Stored dataset items
[Start of Attachment]
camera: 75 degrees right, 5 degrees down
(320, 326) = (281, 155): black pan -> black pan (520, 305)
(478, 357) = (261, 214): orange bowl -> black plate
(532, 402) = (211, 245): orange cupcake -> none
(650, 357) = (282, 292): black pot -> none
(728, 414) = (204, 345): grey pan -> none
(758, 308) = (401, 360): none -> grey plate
[End of Attachment]
(Aim of the exercise)
Only the lines from the one containing "(532, 402) = (211, 245): orange" through the last line above belong in your answer. Retype them exactly.

(Exercise output)
(532, 402) = (211, 245): orange cupcake -> none
(650, 357) = (282, 292): black pot -> none
(728, 414) = (204, 345): grey pan -> none
(758, 308) = (401, 360): none -> grey plate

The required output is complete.